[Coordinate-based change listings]
++++++++++

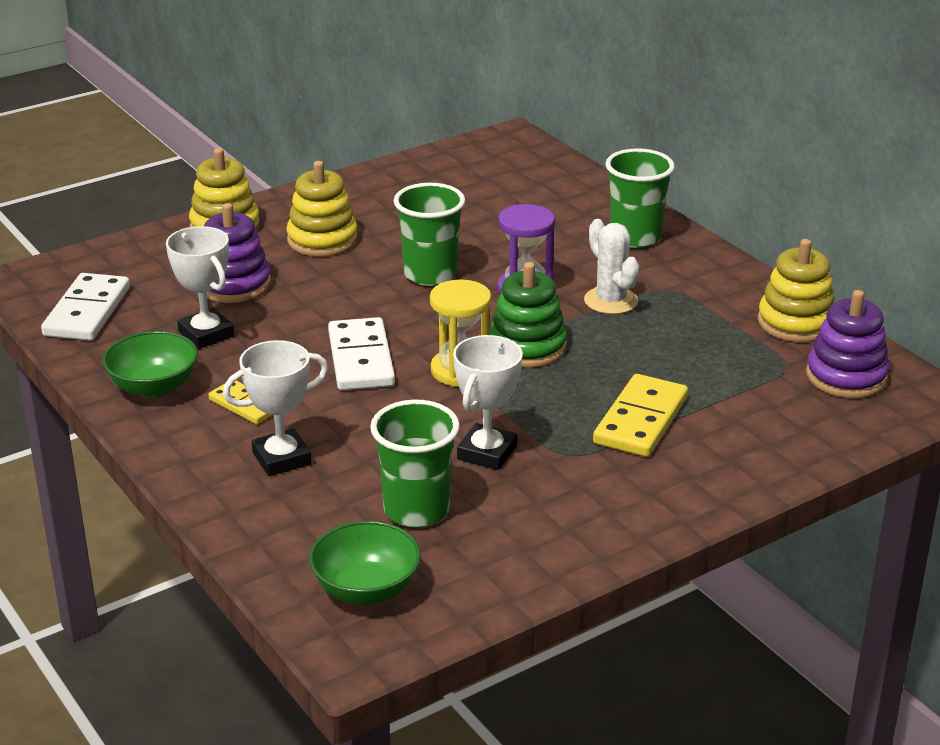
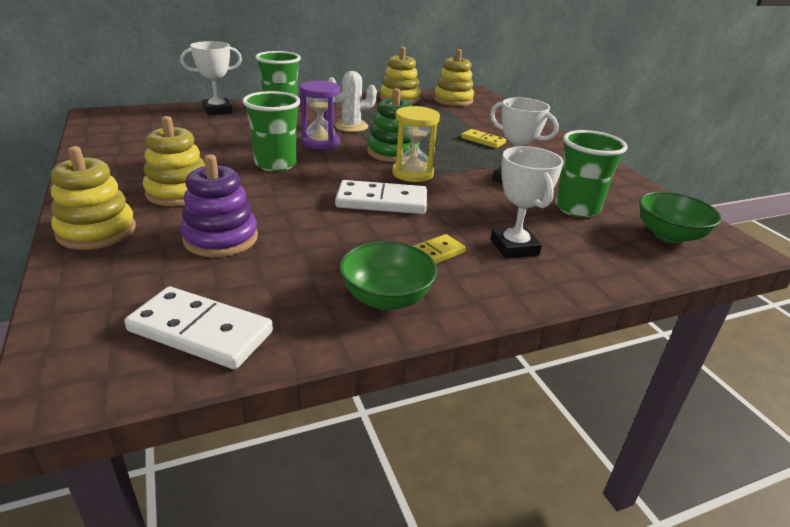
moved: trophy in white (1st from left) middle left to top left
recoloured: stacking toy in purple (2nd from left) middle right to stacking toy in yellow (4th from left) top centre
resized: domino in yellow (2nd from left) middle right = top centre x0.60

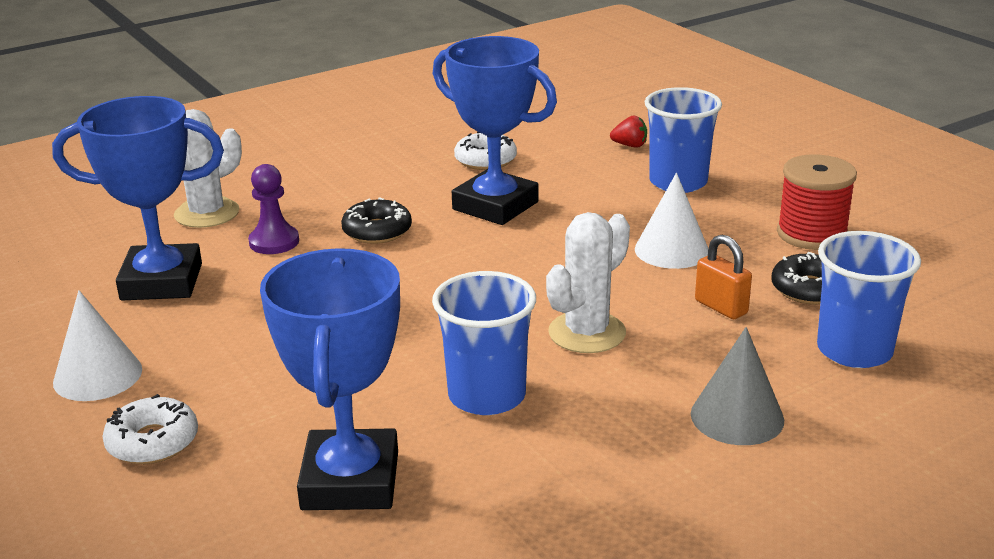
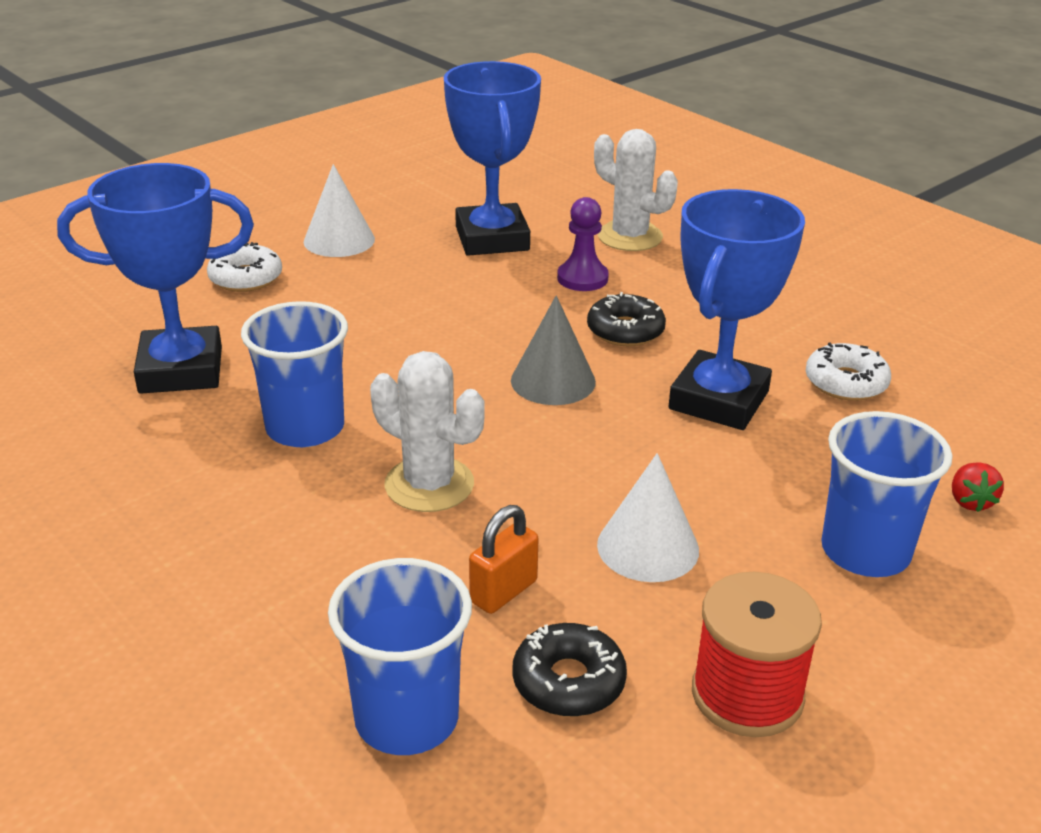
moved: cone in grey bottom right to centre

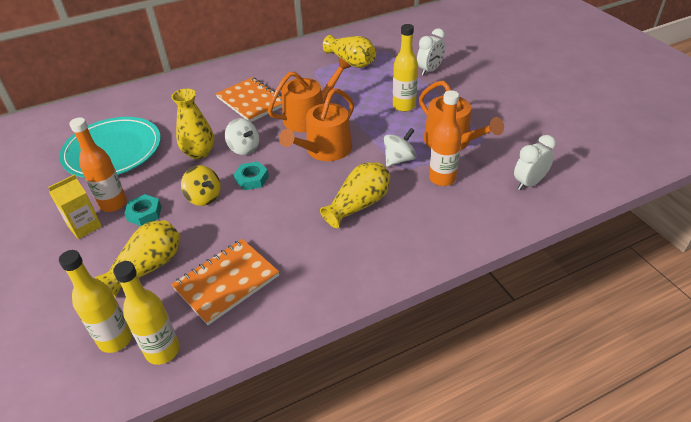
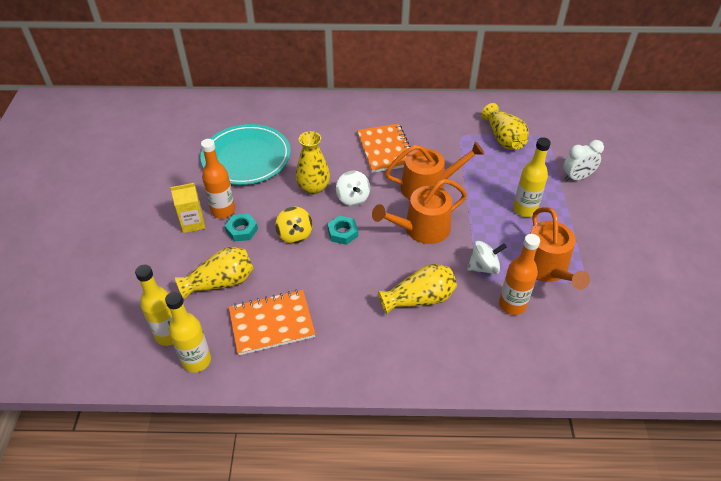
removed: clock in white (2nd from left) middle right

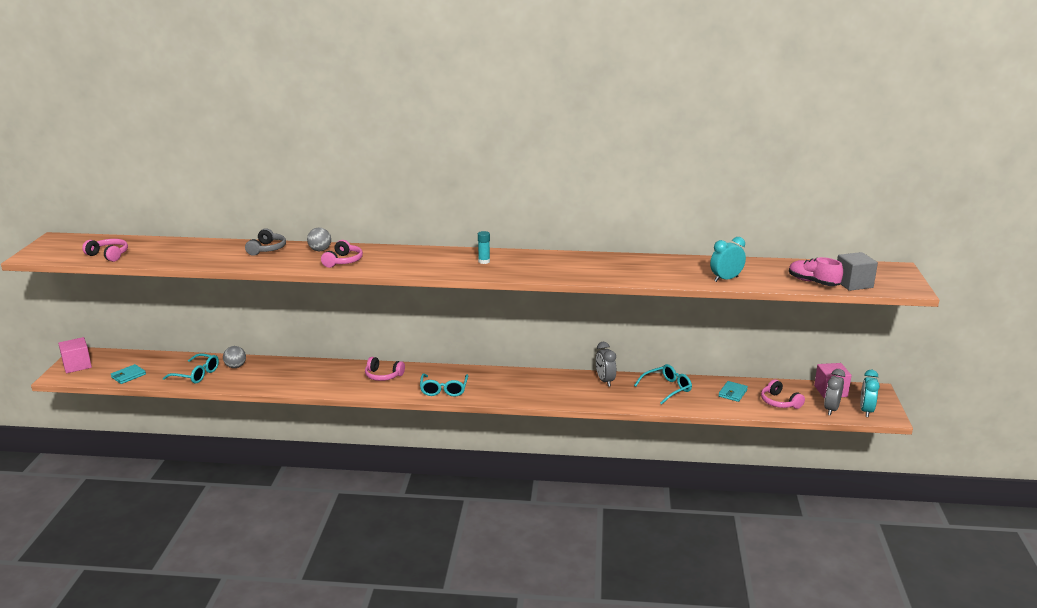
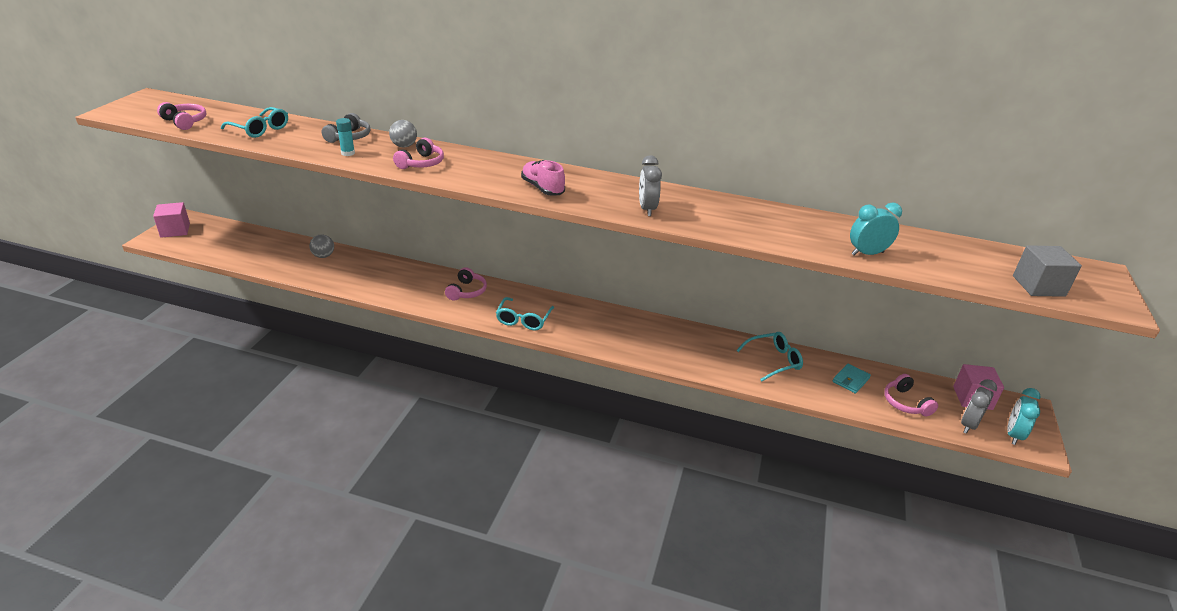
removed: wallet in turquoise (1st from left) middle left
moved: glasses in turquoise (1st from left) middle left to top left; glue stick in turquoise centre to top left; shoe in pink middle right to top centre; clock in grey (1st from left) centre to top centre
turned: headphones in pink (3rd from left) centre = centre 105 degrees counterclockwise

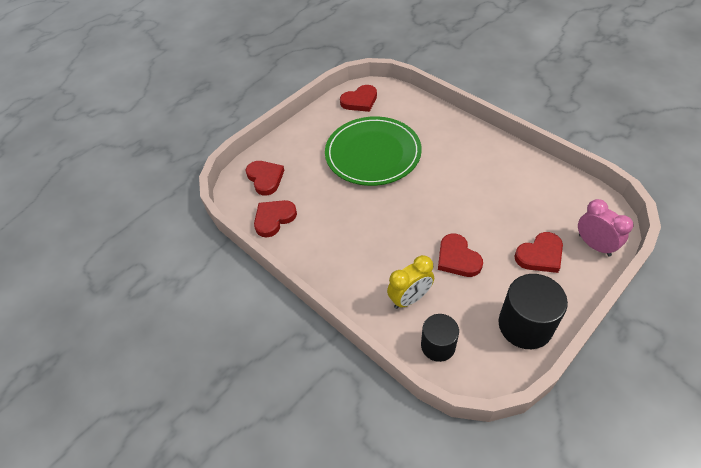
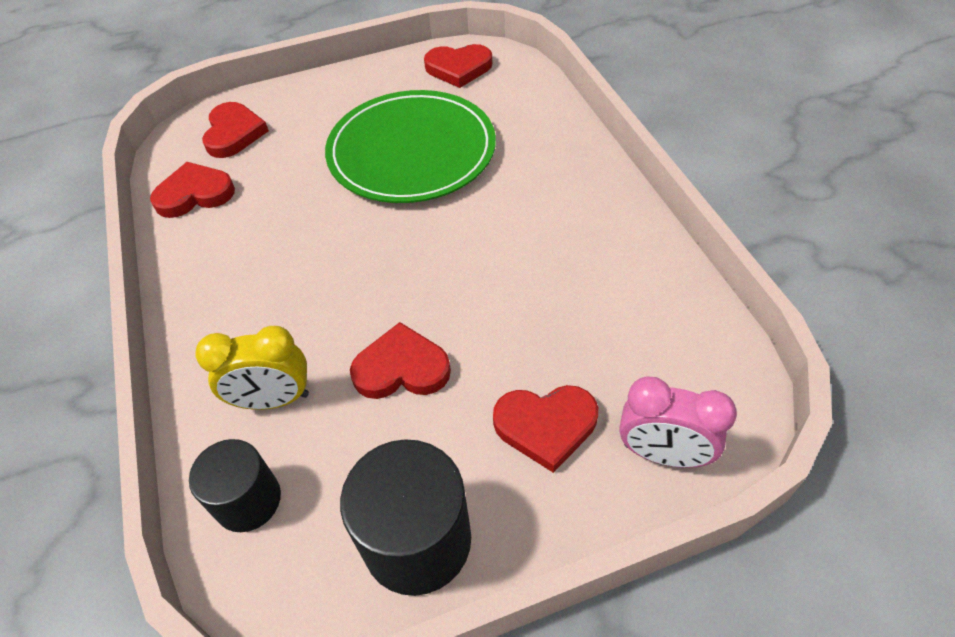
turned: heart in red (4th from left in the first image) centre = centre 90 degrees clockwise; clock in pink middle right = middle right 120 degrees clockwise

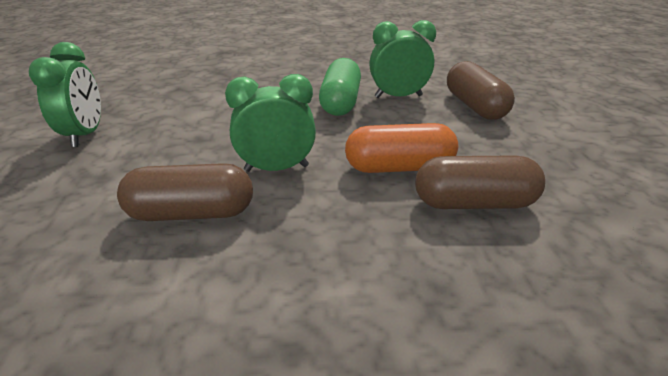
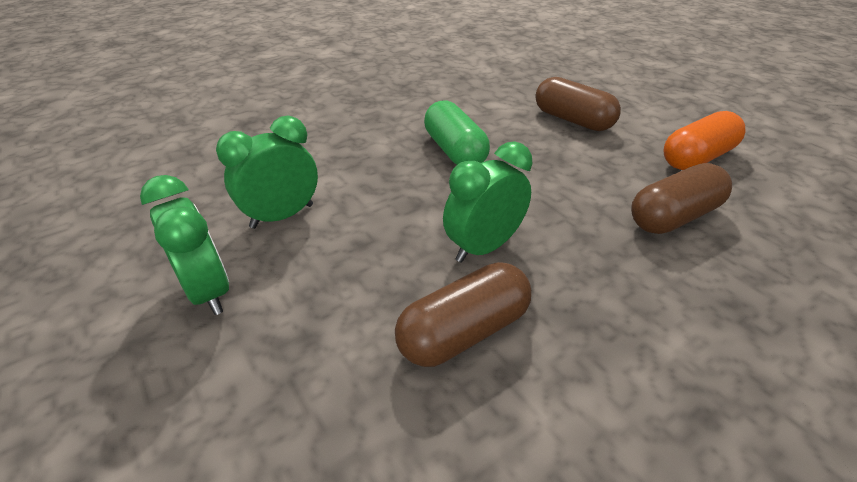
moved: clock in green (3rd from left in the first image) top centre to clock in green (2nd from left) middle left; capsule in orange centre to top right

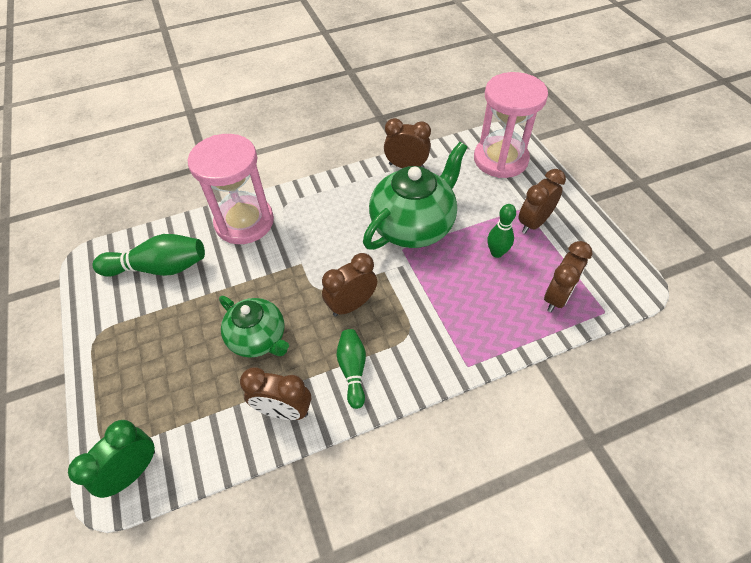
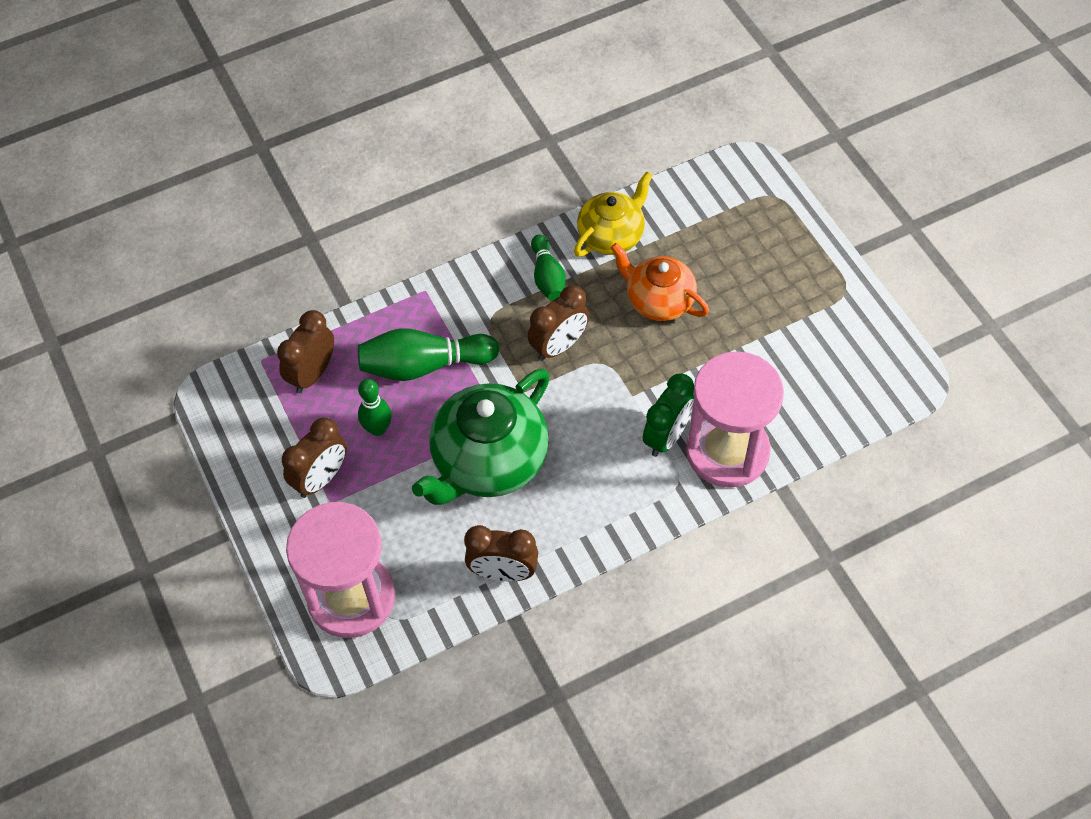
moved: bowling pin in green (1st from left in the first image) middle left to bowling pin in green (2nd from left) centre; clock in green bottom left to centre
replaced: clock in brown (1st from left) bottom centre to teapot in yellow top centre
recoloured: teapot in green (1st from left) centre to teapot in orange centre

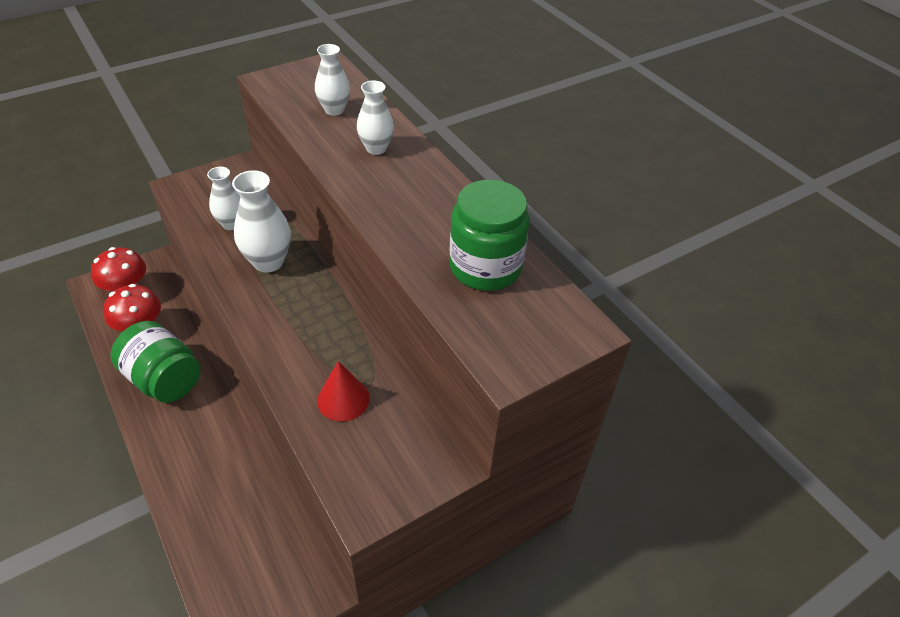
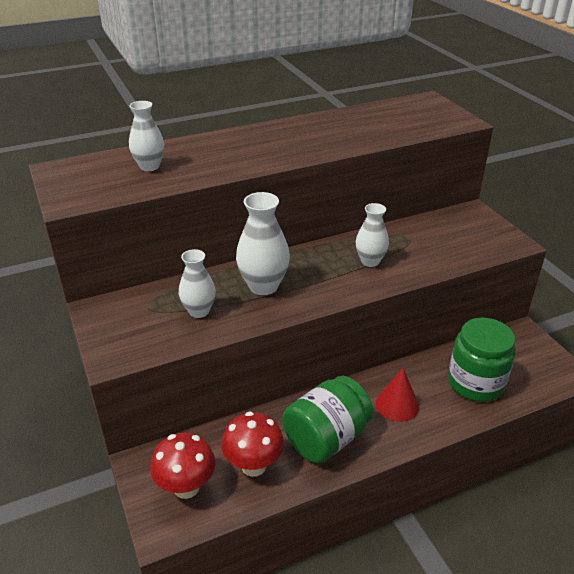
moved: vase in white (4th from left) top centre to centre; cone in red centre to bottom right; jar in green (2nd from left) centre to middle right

++++++++++

**YOUR INSTRUCTIONS:**
Give again, word for word, only the lines that run from the top of the data above through the line with "recoloured: stacking toy". Drop the pictures.

**THE COMPLETED TASK:**
moved: trophy in white (1st from left) middle left to top left
recoloured: stacking toy in purple (2nd from left) middle right to stacking toy in yellow (4th from left) top centre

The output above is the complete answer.